Segment Open

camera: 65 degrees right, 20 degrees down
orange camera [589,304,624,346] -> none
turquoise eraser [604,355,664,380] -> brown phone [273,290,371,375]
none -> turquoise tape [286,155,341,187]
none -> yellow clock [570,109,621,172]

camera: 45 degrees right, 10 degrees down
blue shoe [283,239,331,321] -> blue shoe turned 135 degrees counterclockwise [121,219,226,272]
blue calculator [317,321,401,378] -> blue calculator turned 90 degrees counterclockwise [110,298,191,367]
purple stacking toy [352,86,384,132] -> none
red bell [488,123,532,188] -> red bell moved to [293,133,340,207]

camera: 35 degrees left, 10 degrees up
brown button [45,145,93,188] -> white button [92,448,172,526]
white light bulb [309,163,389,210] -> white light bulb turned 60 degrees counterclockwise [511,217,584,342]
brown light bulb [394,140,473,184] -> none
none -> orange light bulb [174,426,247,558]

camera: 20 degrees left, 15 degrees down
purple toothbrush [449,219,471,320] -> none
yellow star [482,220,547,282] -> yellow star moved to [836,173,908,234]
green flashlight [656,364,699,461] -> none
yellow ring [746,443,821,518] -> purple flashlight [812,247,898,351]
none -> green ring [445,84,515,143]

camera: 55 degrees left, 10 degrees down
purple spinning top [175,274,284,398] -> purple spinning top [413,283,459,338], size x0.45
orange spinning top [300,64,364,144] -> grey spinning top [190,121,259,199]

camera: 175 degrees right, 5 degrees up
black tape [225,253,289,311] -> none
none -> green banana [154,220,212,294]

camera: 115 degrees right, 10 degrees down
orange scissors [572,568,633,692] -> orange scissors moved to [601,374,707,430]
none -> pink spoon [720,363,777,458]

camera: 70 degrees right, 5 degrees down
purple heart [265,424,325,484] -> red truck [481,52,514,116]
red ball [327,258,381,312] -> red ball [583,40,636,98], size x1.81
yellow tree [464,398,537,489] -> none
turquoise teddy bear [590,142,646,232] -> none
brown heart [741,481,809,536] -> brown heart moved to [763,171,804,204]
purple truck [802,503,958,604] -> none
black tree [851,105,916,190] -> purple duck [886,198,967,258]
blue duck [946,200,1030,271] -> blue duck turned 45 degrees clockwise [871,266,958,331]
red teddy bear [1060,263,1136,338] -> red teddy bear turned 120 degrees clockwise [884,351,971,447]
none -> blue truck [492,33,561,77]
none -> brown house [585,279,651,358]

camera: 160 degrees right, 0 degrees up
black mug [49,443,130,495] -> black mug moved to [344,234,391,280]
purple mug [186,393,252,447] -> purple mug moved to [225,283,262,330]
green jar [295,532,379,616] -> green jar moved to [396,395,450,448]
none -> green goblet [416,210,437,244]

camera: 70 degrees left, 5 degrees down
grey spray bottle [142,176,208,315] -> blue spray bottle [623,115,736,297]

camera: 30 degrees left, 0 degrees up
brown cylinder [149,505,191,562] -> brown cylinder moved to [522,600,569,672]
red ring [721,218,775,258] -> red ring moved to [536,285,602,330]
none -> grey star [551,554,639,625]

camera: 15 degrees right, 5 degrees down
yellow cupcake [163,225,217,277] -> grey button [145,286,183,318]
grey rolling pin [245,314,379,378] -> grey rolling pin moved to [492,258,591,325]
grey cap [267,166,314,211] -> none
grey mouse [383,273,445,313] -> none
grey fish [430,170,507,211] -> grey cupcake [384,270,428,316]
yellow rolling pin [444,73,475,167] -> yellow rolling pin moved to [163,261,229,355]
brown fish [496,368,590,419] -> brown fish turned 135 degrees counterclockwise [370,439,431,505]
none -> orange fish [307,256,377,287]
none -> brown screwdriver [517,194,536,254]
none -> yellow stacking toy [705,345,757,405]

Segment Closed

● **What is required**
A faithful transcription of all the material is what this exercise calls for.

● **Result for this exercise**
camera: 65 degrees right, 20 degrees down
orange camera [589,304,624,346] -> none
turquoise eraser [604,355,664,380] -> brown phone [273,290,371,375]
none -> turquoise tape [286,155,341,187]
none -> yellow clock [570,109,621,172]

camera: 45 degrees right, 10 degrees down
blue shoe [283,239,331,321] -> blue shoe turned 135 degrees counterclockwise [121,219,226,272]
blue calculator [317,321,401,378] -> blue calculator turned 90 degrees counterclockwise [110,298,191,367]
purple stacking toy [352,86,384,132] -> none
red bell [488,123,532,188] -> red bell moved to [293,133,340,207]

camera: 35 degrees left, 10 degrees up
brown button [45,145,93,188] -> white button [92,448,172,526]
white light bulb [309,163,389,210] -> white light bulb turned 60 degrees counterclockwise [511,217,584,342]
brown light bulb [394,140,473,184] -> none
none -> orange light bulb [174,426,247,558]

camera: 20 degrees left, 15 degrees down
purple toothbrush [449,219,471,320] -> none
yellow star [482,220,547,282] -> yellow star moved to [836,173,908,234]
green flashlight [656,364,699,461] -> none
yellow ring [746,443,821,518] -> purple flashlight [812,247,898,351]
none -> green ring [445,84,515,143]

camera: 55 degrees left, 10 degrees down
purple spinning top [175,274,284,398] -> purple spinning top [413,283,459,338], size x0.45
orange spinning top [300,64,364,144] -> grey spinning top [190,121,259,199]

camera: 175 degrees right, 5 degrees up
black tape [225,253,289,311] -> none
none -> green banana [154,220,212,294]

camera: 115 degrees right, 10 degrees down
orange scissors [572,568,633,692] -> orange scissors moved to [601,374,707,430]
none -> pink spoon [720,363,777,458]

camera: 70 degrees right, 5 degrees down
purple heart [265,424,325,484] -> red truck [481,52,514,116]
red ball [327,258,381,312] -> red ball [583,40,636,98], size x1.81
yellow tree [464,398,537,489] -> none
turquoise teddy bear [590,142,646,232] -> none
brown heart [741,481,809,536] -> brown heart moved to [763,171,804,204]
purple truck [802,503,958,604] -> none
black tree [851,105,916,190] -> purple duck [886,198,967,258]
blue duck [946,200,1030,271] -> blue duck turned 45 degrees clockwise [871,266,958,331]
red teddy bear [1060,263,1136,338] -> red teddy bear turned 120 degrees clockwise [884,351,971,447]
none -> blue truck [492,33,561,77]
none -> brown house [585,279,651,358]

camera: 160 degrees right, 0 degrees up
black mug [49,443,130,495] -> black mug moved to [344,234,391,280]
purple mug [186,393,252,447] -> purple mug moved to [225,283,262,330]
green jar [295,532,379,616] -> green jar moved to [396,395,450,448]
none -> green goblet [416,210,437,244]

camera: 70 degrees left, 5 degrees down
grey spray bottle [142,176,208,315] -> blue spray bottle [623,115,736,297]

camera: 30 degrees left, 0 degrees up
brown cylinder [149,505,191,562] -> brown cylinder moved to [522,600,569,672]
red ring [721,218,775,258] -> red ring moved to [536,285,602,330]
none -> grey star [551,554,639,625]

camera: 15 degrees right, 5 degrees down
yellow cupcake [163,225,217,277] -> grey button [145,286,183,318]
grey rolling pin [245,314,379,378] -> grey rolling pin moved to [492,258,591,325]
grey cap [267,166,314,211] -> none
grey mouse [383,273,445,313] -> none
grey fish [430,170,507,211] -> grey cupcake [384,270,428,316]
yellow rolling pin [444,73,475,167] -> yellow rolling pin moved to [163,261,229,355]
brown fish [496,368,590,419] -> brown fish turned 135 degrees counterclockwise [370,439,431,505]
none -> orange fish [307,256,377,287]
none -> brown screwdriver [517,194,536,254]
none -> yellow stacking toy [705,345,757,405]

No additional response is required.